SOURCE INFORMATION:
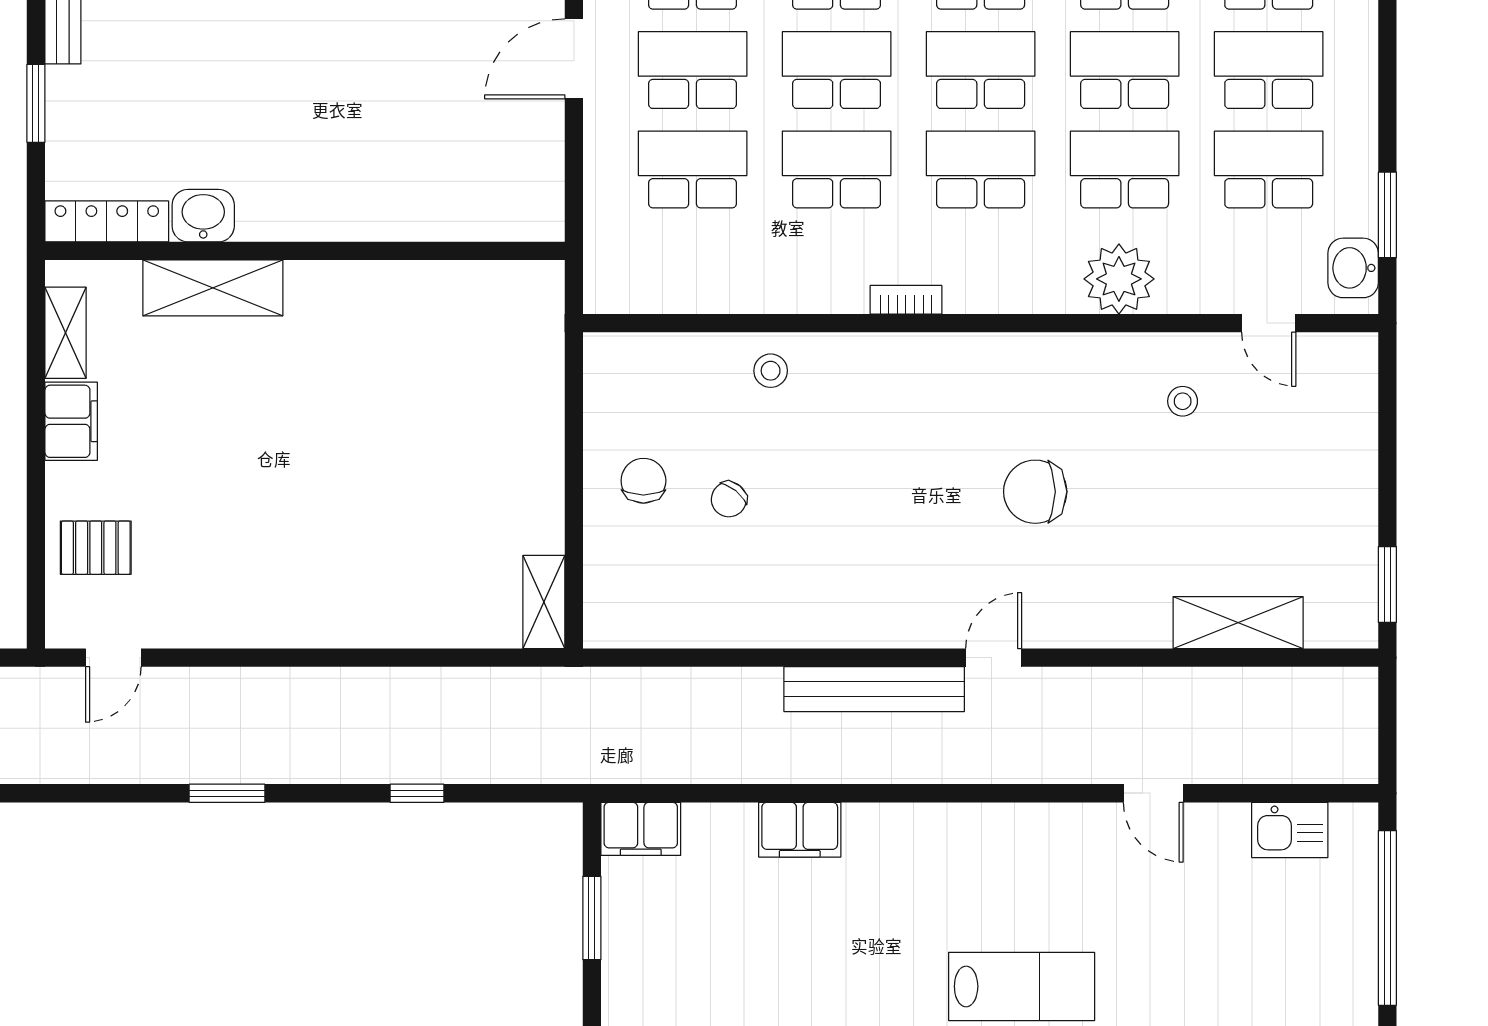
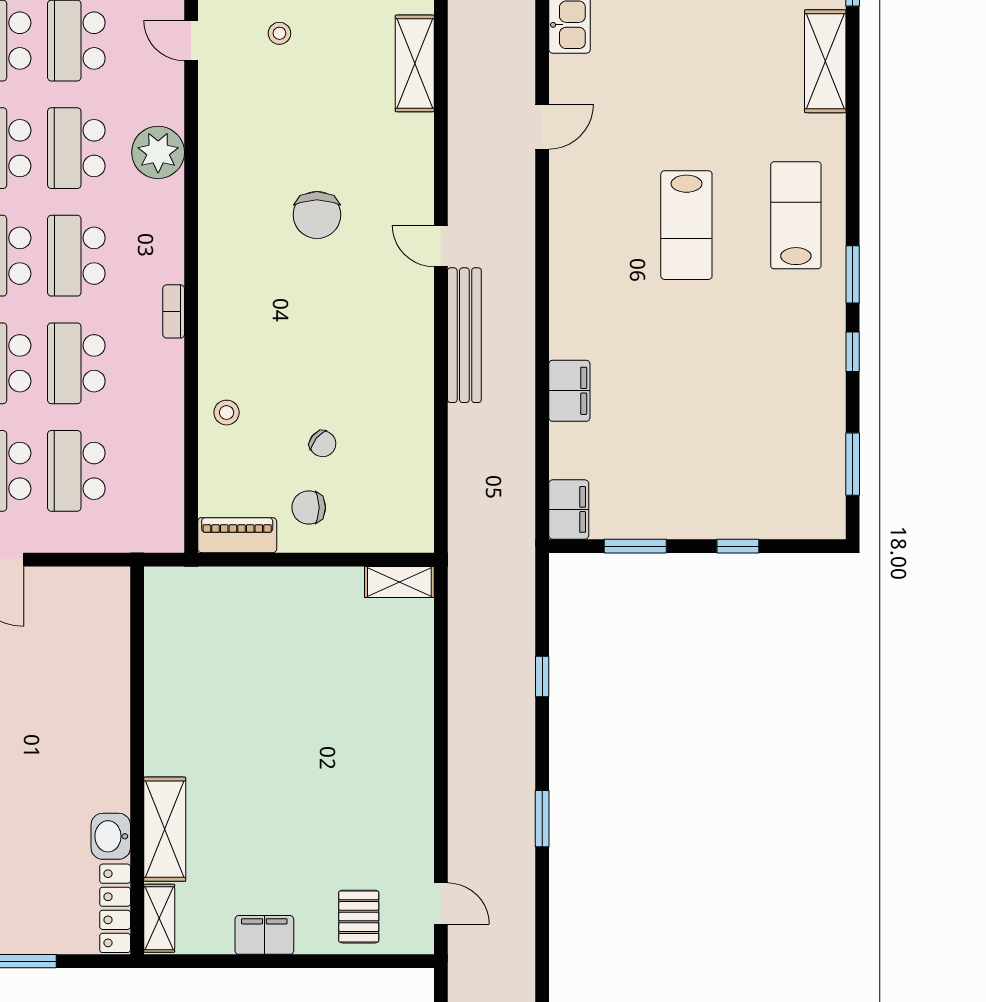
door: (1269, 323) -> (191, 41), swing flipped
shelving: (66, 333) -> (159, 918), moved, turned 90
piano: (606, 385) -> (237, 535), added
stool: (1183, 401) -> (279, 33), moved
lab bench: (1022, 986) -> (686, 225), turned 180

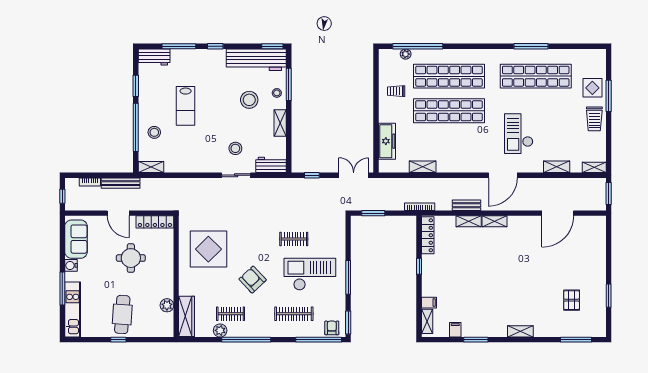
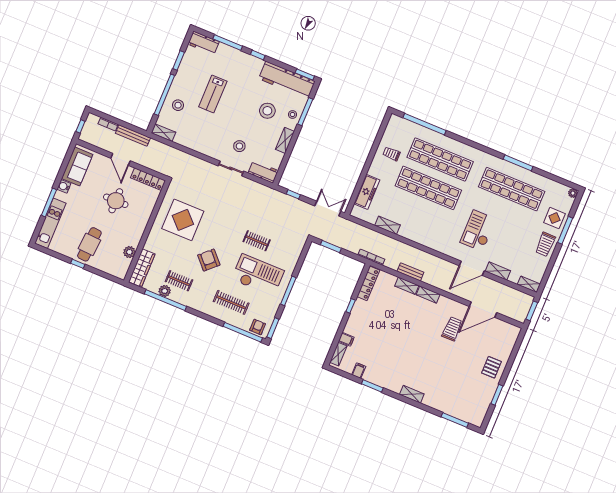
plant: (406, 54) -> (573, 193), moved
door: (503, 175) -> (472, 268), moved
trolley: (534, 246) -> (452, 329), added
pallet: (572, 300) -> (491, 367), moved
window: (246, 340) -> (165, 300), moved

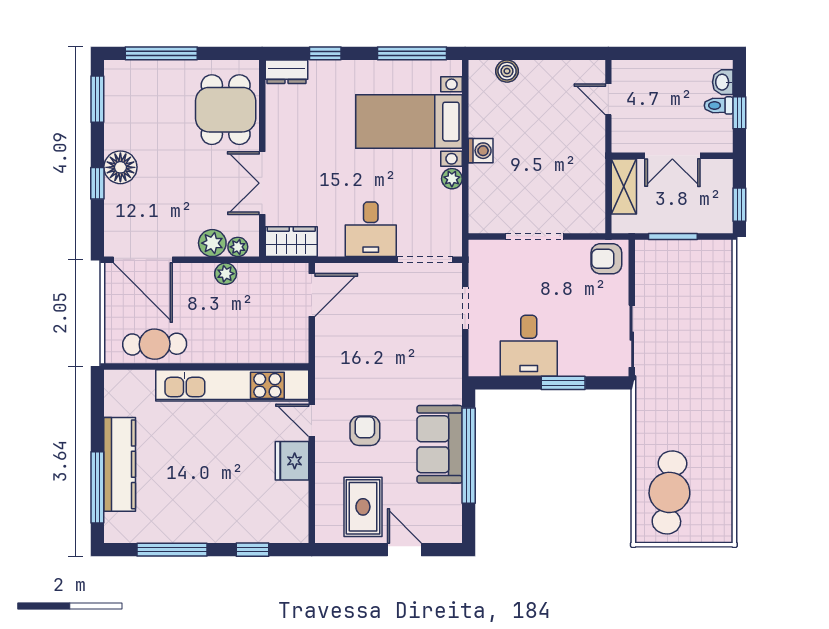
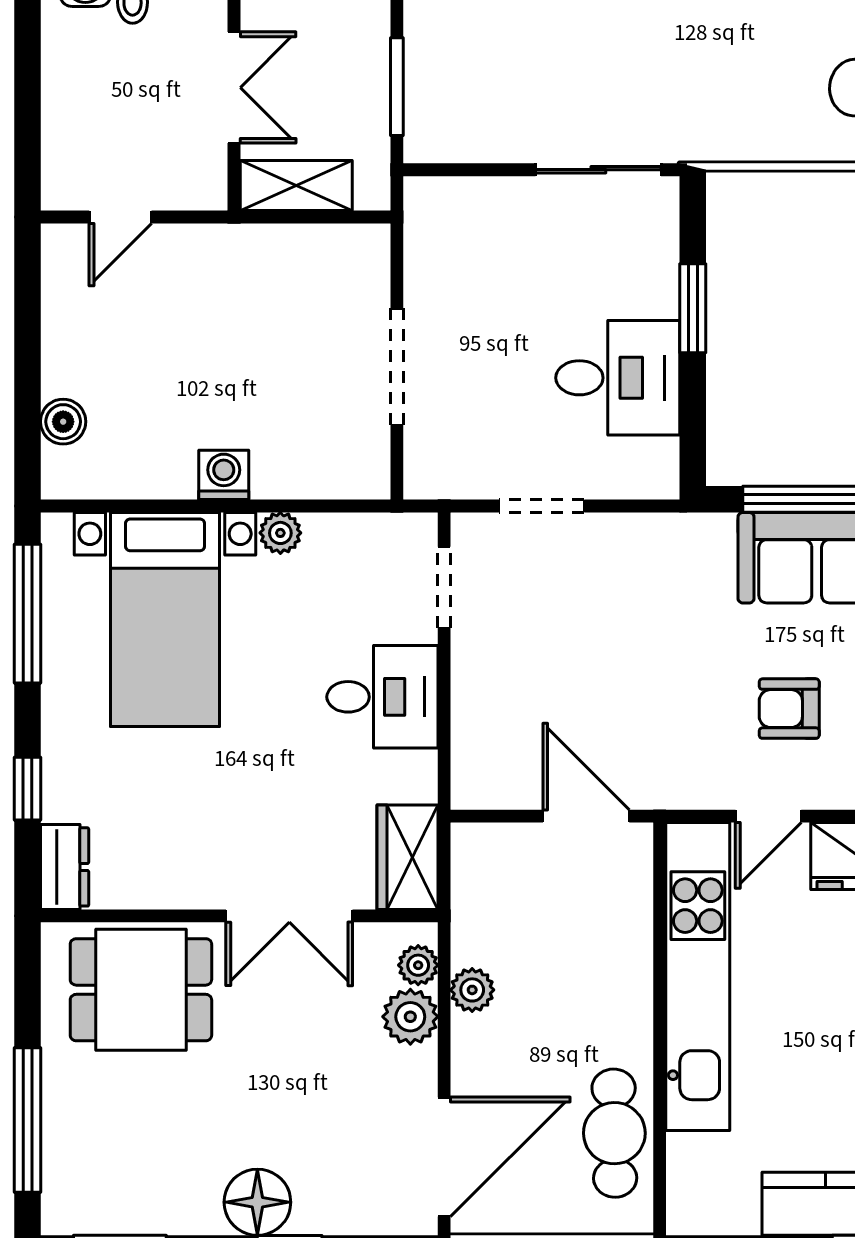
armchair: (606, 259) -> (442, 221), removed
doorway: (425, 260) -> (444, 587), width x0.73
door: (312, 295) -> (586, 816), moved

ABOUT THIS EXERCISE:
Needed here is only the span from the line with "stool: (1183, 401) -> (279, 33), moved" through the last line of the entries, copied exactly with both ends and without pictures.

REPLY TO THE EXERCISE:
stool: (1183, 401) -> (279, 33), moved
lab bench: (1022, 986) -> (686, 225), turned 180

plant: (406, 54) -> (573, 193), moved
door: (503, 175) -> (472, 268), moved
trolley: (534, 246) -> (452, 329), added
pallet: (572, 300) -> (491, 367), moved
window: (246, 340) -> (165, 300), moved

armchair: (606, 259) -> (442, 221), removed
doorway: (425, 260) -> (444, 587), width x0.73
door: (312, 295) -> (586, 816), moved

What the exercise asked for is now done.